=== Data provided ===

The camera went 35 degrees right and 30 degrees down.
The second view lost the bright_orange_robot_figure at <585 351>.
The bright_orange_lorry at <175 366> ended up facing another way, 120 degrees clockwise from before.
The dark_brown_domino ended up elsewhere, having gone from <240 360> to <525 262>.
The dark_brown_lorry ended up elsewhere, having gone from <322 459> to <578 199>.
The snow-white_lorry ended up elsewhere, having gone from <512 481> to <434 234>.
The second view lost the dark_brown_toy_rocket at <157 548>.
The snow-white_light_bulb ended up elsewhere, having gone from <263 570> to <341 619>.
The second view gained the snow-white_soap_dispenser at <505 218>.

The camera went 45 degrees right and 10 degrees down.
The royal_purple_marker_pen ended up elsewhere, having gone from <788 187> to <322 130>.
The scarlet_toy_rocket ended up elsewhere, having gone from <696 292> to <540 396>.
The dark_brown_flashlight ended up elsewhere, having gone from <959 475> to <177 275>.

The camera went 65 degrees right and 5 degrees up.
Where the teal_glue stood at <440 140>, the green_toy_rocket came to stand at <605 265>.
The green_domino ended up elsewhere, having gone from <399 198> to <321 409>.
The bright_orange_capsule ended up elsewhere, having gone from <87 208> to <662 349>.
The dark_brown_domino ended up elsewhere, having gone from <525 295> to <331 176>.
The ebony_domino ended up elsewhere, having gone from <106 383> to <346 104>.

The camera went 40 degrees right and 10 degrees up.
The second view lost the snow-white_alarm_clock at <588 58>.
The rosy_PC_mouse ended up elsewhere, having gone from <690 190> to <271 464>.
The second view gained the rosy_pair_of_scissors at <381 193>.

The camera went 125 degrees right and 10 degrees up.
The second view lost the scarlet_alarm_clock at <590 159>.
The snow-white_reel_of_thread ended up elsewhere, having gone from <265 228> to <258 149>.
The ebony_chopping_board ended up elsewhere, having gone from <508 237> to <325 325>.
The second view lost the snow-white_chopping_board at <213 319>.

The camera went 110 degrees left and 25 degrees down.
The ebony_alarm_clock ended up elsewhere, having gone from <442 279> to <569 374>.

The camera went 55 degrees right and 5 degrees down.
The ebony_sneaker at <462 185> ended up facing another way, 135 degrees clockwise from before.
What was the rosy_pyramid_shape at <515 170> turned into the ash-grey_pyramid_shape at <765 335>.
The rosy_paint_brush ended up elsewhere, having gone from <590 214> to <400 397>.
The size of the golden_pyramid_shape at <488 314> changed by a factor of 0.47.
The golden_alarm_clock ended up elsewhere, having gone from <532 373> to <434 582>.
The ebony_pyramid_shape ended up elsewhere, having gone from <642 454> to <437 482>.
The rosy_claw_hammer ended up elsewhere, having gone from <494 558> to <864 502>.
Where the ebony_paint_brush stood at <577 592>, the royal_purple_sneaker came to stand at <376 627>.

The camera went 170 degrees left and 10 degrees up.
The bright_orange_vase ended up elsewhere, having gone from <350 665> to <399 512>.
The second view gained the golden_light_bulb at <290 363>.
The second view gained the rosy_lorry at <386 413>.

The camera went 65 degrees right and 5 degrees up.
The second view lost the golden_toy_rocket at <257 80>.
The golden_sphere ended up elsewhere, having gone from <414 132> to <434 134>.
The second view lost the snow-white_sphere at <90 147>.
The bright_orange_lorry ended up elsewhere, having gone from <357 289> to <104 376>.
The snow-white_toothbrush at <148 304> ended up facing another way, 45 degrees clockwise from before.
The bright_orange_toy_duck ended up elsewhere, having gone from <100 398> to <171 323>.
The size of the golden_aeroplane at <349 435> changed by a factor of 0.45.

===

> **Exercise**
Return every record, leaving each line exactly as it was given.

> **Answer**
The camera went 35 degrees right and 30 degrees down.
The second view lost the bright_orange_robot_figure at <585 351>.
The bright_orange_lorry at <175 366> ended up facing another way, 120 degrees clockwise from before.
The dark_brown_domino ended up elsewhere, having gone from <240 360> to <525 262>.
The dark_brown_lorry ended up elsewhere, having gone from <322 459> to <578 199>.
The snow-white_lorry ended up elsewhere, having gone from <512 481> to <434 234>.
The second view lost the dark_brown_toy_rocket at <157 548>.
The snow-white_light_bulb ended up elsewhere, having gone from <263 570> to <341 619>.
The second view gained the snow-white_soap_dispenser at <505 218>.

The camera went 45 degrees right and 10 degrees down.
The royal_purple_marker_pen ended up elsewhere, having gone from <788 187> to <322 130>.
The scarlet_toy_rocket ended up elsewhere, having gone from <696 292> to <540 396>.
The dark_brown_flashlight ended up elsewhere, having gone from <959 475> to <177 275>.

The camera went 65 degrees right and 5 degrees up.
Where the teal_glue stood at <440 140>, the green_toy_rocket came to stand at <605 265>.
The green_domino ended up elsewhere, having gone from <399 198> to <321 409>.
The bright_orange_capsule ended up elsewhere, having gone from <87 208> to <662 349>.
The dark_brown_domino ended up elsewhere, having gone from <525 295> to <331 176>.
The ebony_domino ended up elsewhere, having gone from <106 383> to <346 104>.

The camera went 40 degrees right and 10 degrees up.
The second view lost the snow-white_alarm_clock at <588 58>.
The rosy_PC_mouse ended up elsewhere, having gone from <690 190> to <271 464>.
The second view gained the rosy_pair_of_scissors at <381 193>.

The camera went 125 degrees right and 10 degrees up.
The second view lost the scarlet_alarm_clock at <590 159>.
The snow-white_reel_of_thread ended up elsewhere, having gone from <265 228> to <258 149>.
The ebony_chopping_board ended up elsewhere, having gone from <508 237> to <325 325>.
The second view lost the snow-white_chopping_board at <213 319>.

The camera went 110 degrees left and 25 degrees down.
The ebony_alarm_clock ended up elsewhere, having gone from <442 279> to <569 374>.

The camera went 55 degrees right and 5 degrees down.
The ebony_sneaker at <462 185> ended up facing another way, 135 degrees clockwise from before.
What was the rosy_pyramid_shape at <515 170> turned into the ash-grey_pyramid_shape at <765 335>.
The rosy_paint_brush ended up elsewhere, having gone from <590 214> to <400 397>.
The size of the golden_pyramid_shape at <488 314> changed by a factor of 0.47.
The golden_alarm_clock ended up elsewhere, having gone from <532 373> to <434 582>.
The ebony_pyramid_shape ended up elsewhere, having gone from <642 454> to <437 482>.
The rosy_claw_hammer ended up elsewhere, having gone from <494 558> to <864 502>.
Where the ebony_paint_brush stood at <577 592>, the royal_purple_sneaker came to stand at <376 627>.

The camera went 170 degrees left and 10 degrees up.
The bright_orange_vase ended up elsewhere, having gone from <350 665> to <399 512>.
The second view gained the golden_light_bulb at <290 363>.
The second view gained the rosy_lorry at <386 413>.

The camera went 65 degrees right and 5 degrees up.
The second view lost the golden_toy_rocket at <257 80>.
The golden_sphere ended up elsewhere, having gone from <414 132> to <434 134>.
The second view lost the snow-white_sphere at <90 147>.
The bright_orange_lorry ended up elsewhere, having gone from <357 289> to <104 376>.
The snow-white_toothbrush at <148 304> ended up facing another way, 45 degrees clockwise from before.
The bright_orange_toy_duck ended up elsewhere, having gone from <100 398> to <171 323>.
The size of the golden_aeroplane at <349 435> changed by a factor of 0.45.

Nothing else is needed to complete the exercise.